[Image change detection data]

******

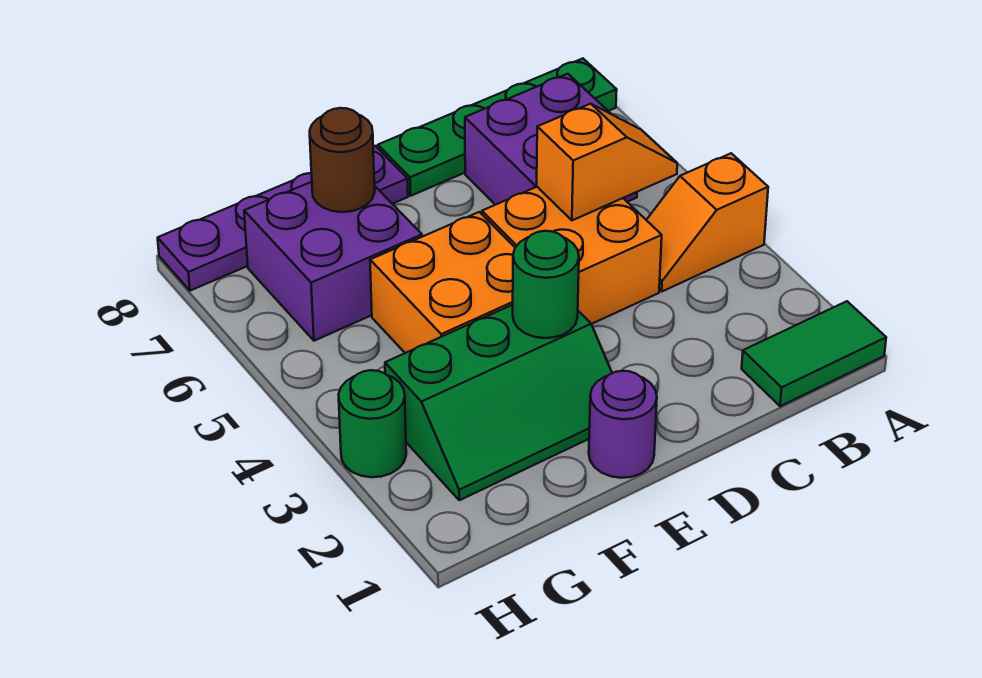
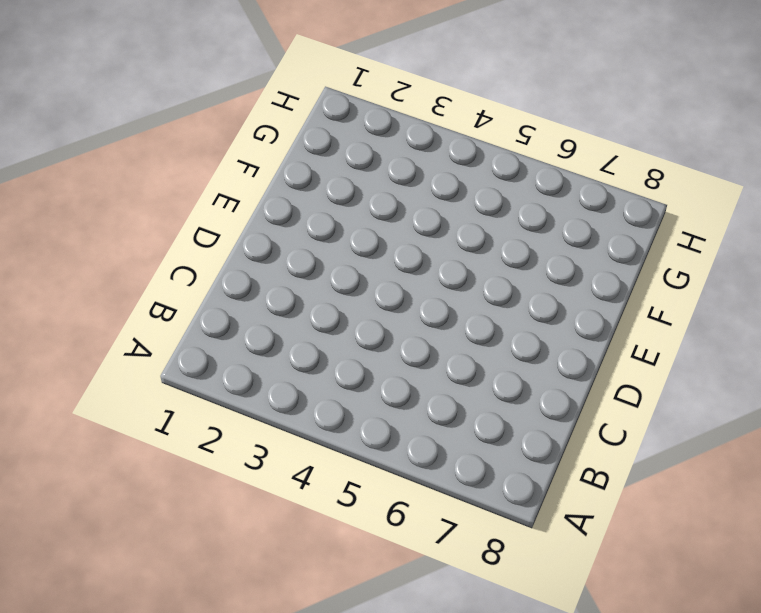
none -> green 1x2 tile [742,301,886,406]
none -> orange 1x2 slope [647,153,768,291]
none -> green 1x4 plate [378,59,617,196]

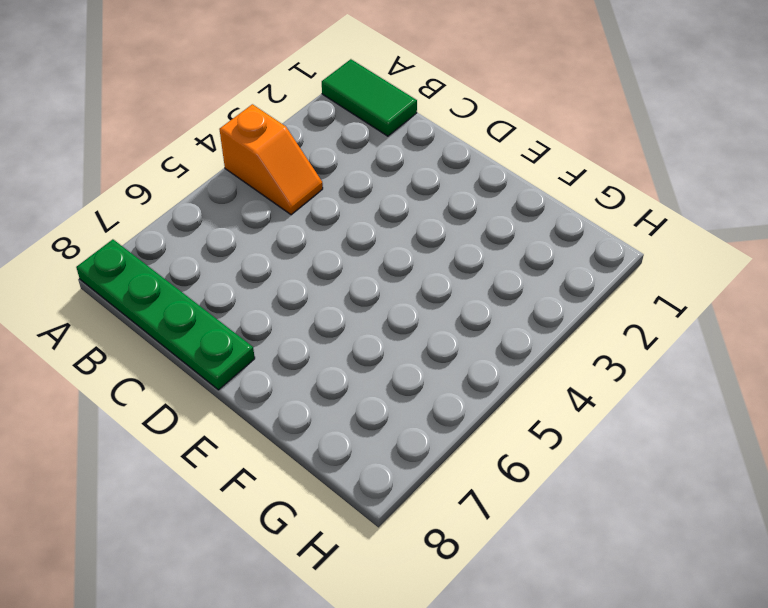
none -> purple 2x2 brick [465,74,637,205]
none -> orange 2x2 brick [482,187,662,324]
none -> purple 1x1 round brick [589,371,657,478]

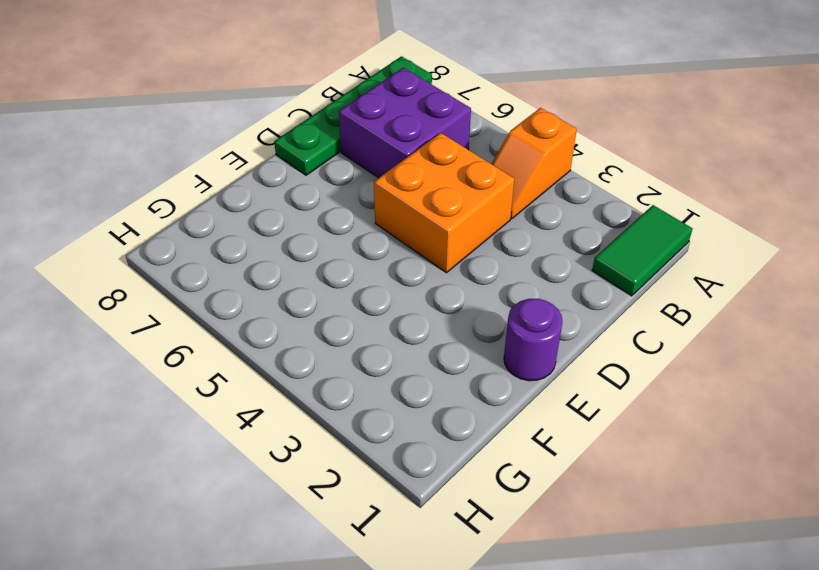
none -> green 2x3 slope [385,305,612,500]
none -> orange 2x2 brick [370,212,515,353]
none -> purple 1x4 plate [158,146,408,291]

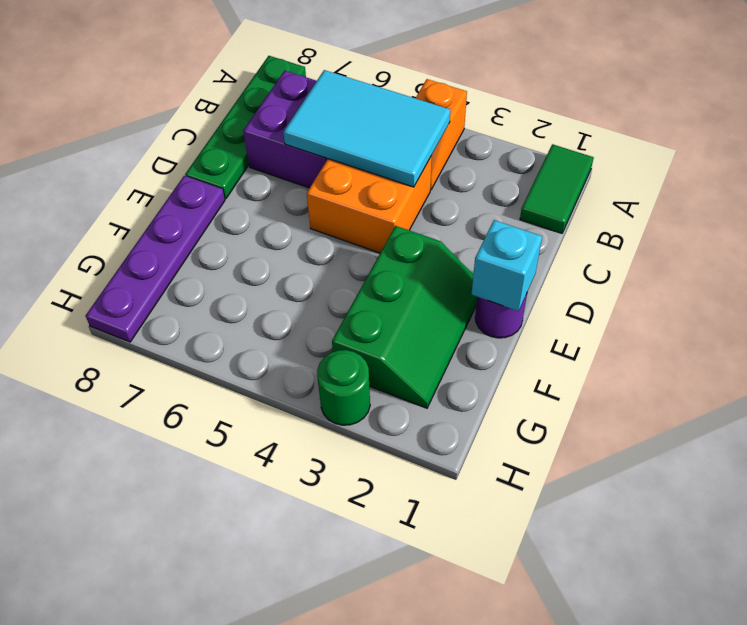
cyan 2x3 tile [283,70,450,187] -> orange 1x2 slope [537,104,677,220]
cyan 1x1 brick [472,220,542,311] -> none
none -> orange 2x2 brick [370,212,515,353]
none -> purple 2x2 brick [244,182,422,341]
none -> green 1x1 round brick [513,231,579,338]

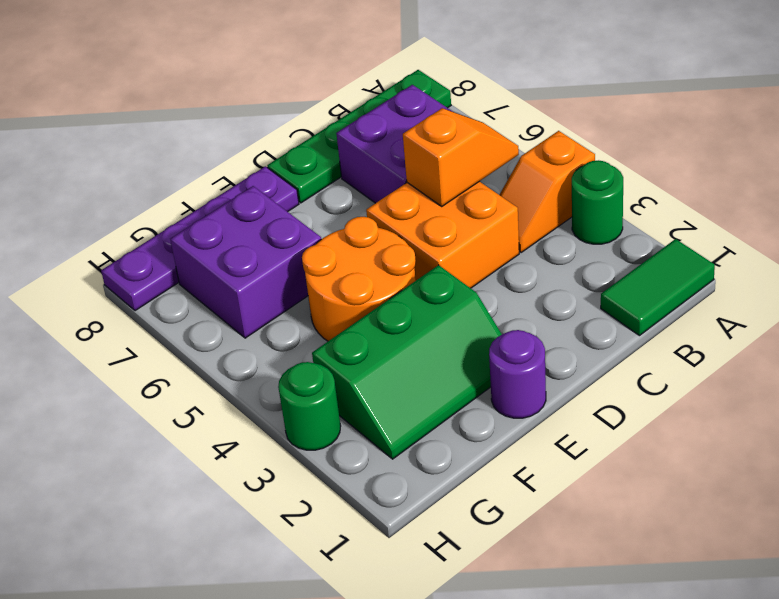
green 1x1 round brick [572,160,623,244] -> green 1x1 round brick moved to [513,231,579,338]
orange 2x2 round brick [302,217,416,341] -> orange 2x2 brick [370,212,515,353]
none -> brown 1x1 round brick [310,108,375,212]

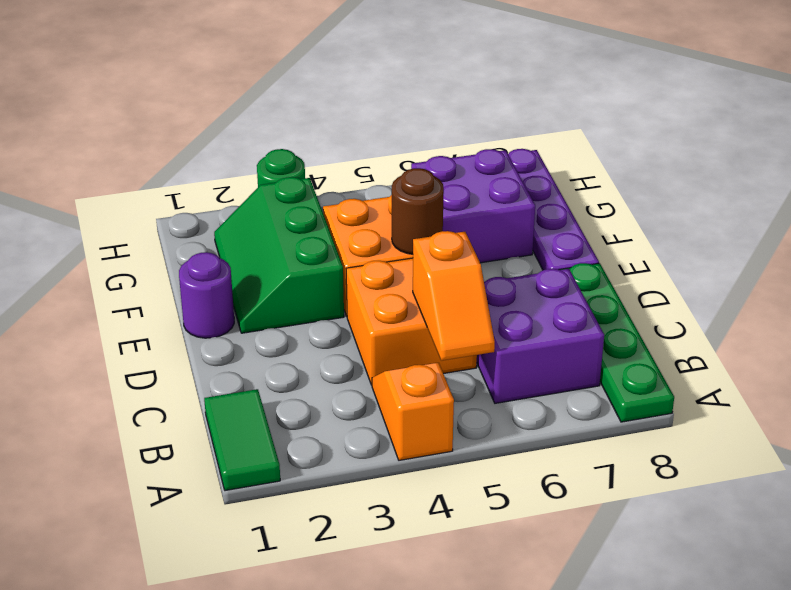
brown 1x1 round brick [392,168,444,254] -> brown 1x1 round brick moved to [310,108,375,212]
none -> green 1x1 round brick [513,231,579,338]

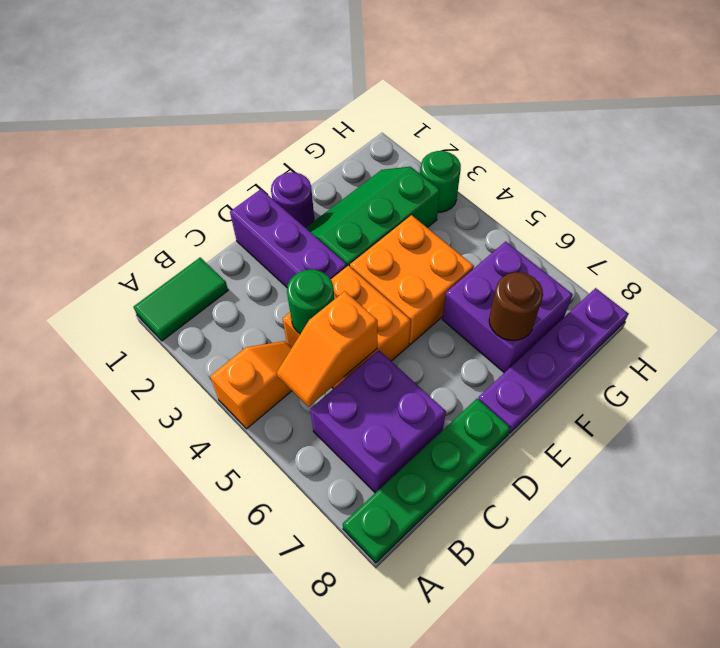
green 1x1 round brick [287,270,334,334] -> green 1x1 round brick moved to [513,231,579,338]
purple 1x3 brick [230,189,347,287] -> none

******

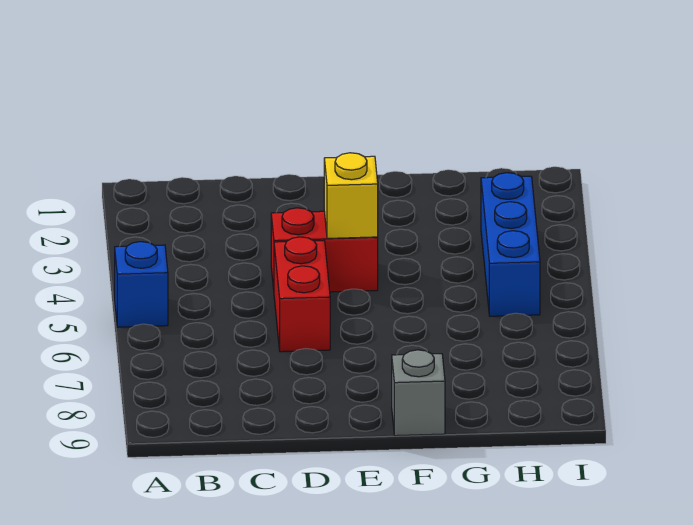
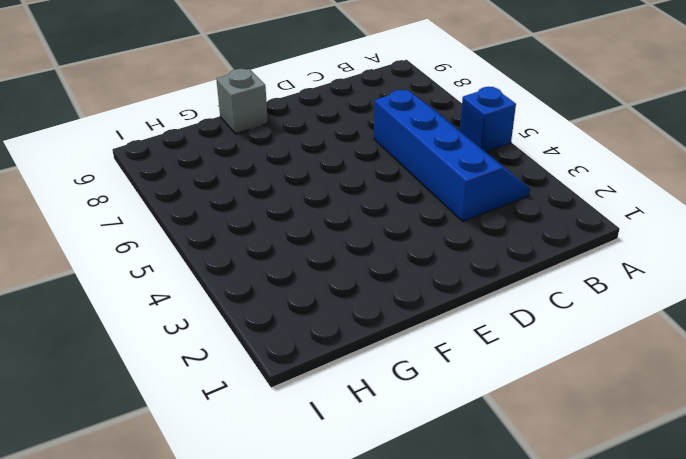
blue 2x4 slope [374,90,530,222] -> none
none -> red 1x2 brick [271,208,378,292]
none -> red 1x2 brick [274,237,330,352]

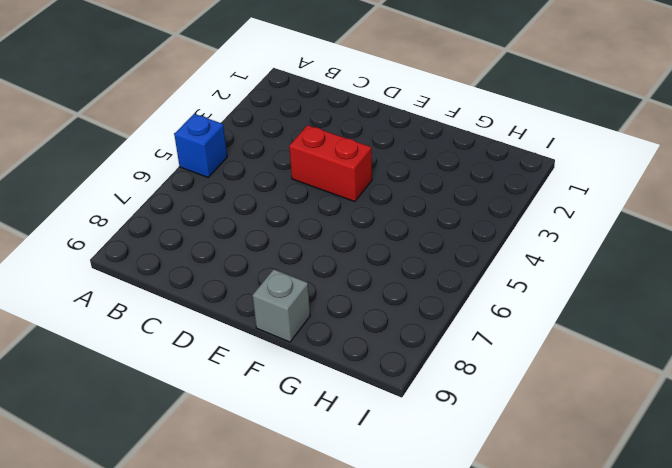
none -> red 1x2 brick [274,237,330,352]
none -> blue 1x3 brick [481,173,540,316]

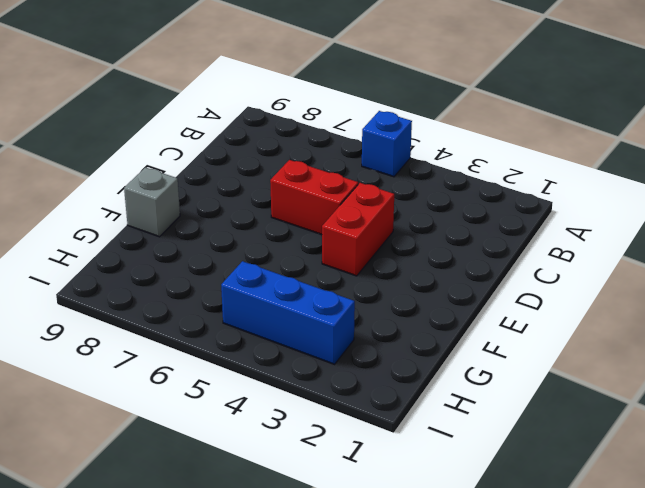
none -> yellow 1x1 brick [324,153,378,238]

******

* [What you have to do]
Would you output only the span of the records above that opens with the line containing "orange 2x2 round" and closes with the line containing "purple 1x3 brick [230,189,347,287] -> none", ends included and pictures dropped?

* [Written solution]
orange 2x2 round brick [302,217,416,341] -> orange 2x2 brick [370,212,515,353]
none -> brown 1x1 round brick [310,108,375,212]

brown 1x1 round brick [392,168,444,254] -> brown 1x1 round brick moved to [310,108,375,212]
none -> green 1x1 round brick [513,231,579,338]

green 1x1 round brick [287,270,334,334] -> green 1x1 round brick moved to [513,231,579,338]
purple 1x3 brick [230,189,347,287] -> none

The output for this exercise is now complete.